▶ Your goal
Output the listing exactly, without its pictures.

* * * * *

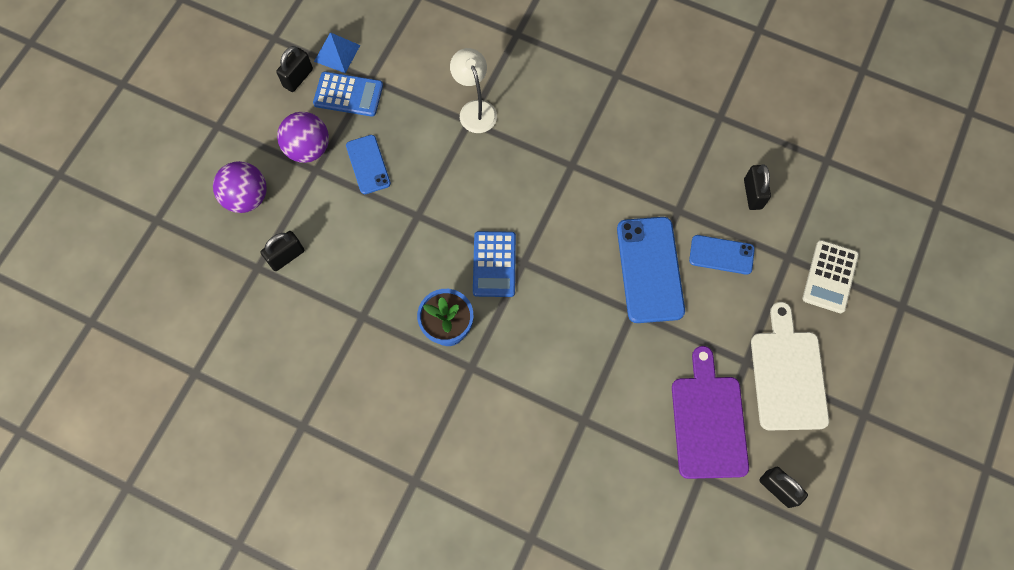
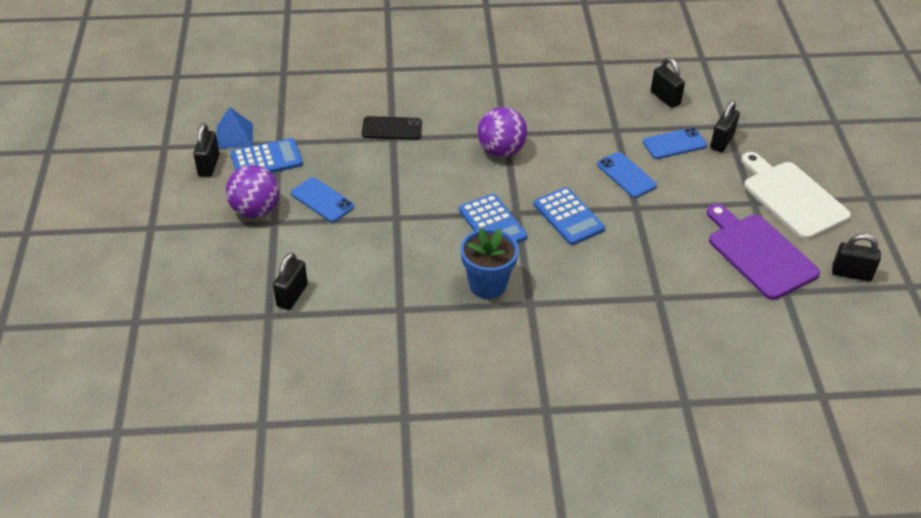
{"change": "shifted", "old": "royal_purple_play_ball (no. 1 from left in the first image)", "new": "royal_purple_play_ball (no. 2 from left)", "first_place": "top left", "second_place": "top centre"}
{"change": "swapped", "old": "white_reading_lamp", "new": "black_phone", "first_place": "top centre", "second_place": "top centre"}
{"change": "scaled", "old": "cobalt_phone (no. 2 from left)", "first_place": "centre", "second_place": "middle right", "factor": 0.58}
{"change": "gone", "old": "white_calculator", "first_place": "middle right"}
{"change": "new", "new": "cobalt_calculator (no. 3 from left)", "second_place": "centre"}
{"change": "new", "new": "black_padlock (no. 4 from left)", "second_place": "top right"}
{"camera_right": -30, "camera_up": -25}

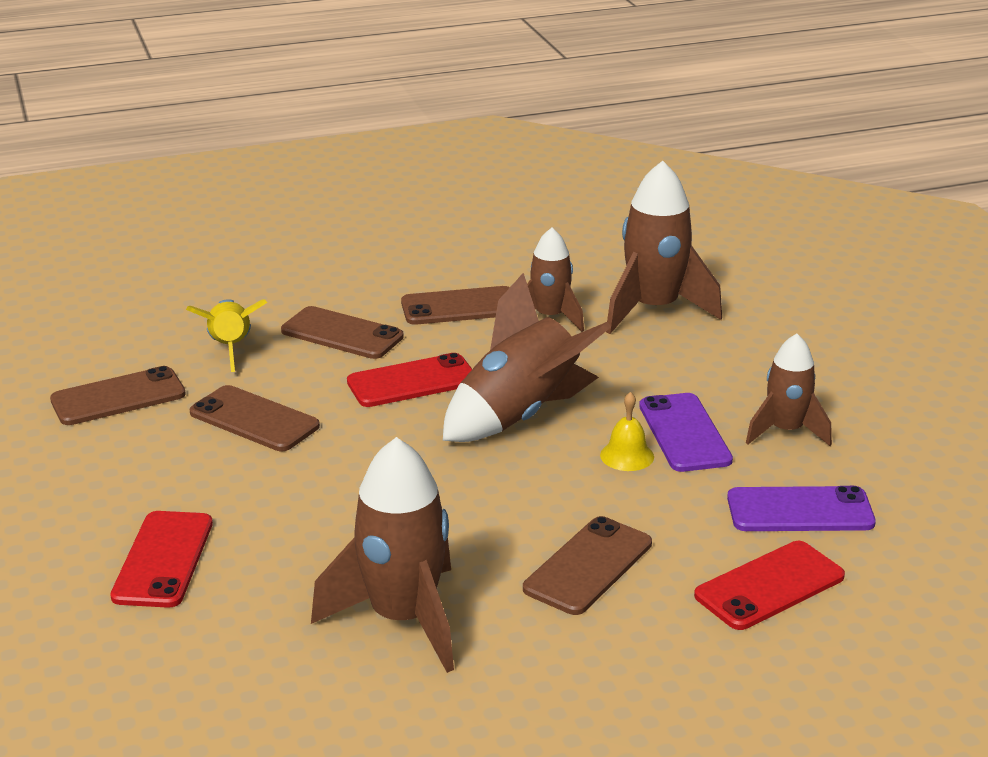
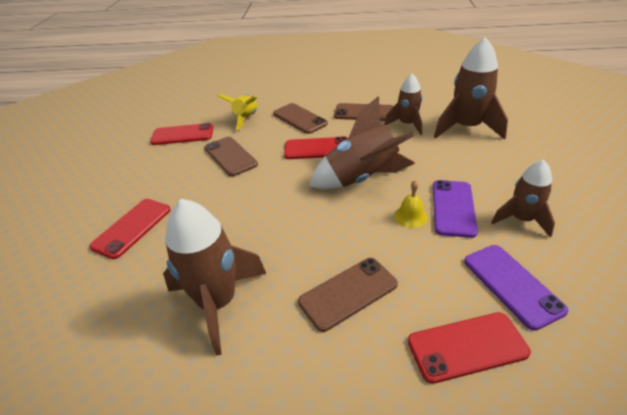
{"change": "repainted", "old": "russet_phone (no. 1 from left)", "new": "crimson_phone (no. 2 from left)", "first_place": "middle left", "second_place": "top left"}
{"change": "rotated", "old": "royal_purple_phone (no. 2 from left)", "first_place": "bottom right", "second_place": "bottom right", "degrees": 45}
{"camera_right": 25, "camera_up": 10}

* * * * *

▶ Response to the task
{"change": "shifted", "old": "royal_purple_play_ball (no. 1 from left in the first image)", "new": "royal_purple_play_ball (no. 2 from left)", "first_place": "top left", "second_place": "top centre"}
{"change": "swapped", "old": "white_reading_lamp", "new": "black_phone", "first_place": "top centre", "second_place": "top centre"}
{"change": "scaled", "old": "cobalt_phone (no. 2 from left)", "first_place": "centre", "second_place": "middle right", "factor": 0.58}
{"change": "gone", "old": "white_calculator", "first_place": "middle right"}
{"change": "new", "new": "cobalt_calculator (no. 3 from left)", "second_place": "centre"}
{"change": "new", "new": "black_padlock (no. 4 from left)", "second_place": "top right"}
{"camera_right": -30, "camera_up": -25}

{"change": "repainted", "old": "russet_phone (no. 1 from left)", "new": "crimson_phone (no. 2 from left)", "first_place": "middle left", "second_place": "top left"}
{"change": "rotated", "old": "royal_purple_phone (no. 2 from left)", "first_place": "bottom right", "second_place": "bottom right", "degrees": 45}
{"camera_right": 25, "camera_up": 10}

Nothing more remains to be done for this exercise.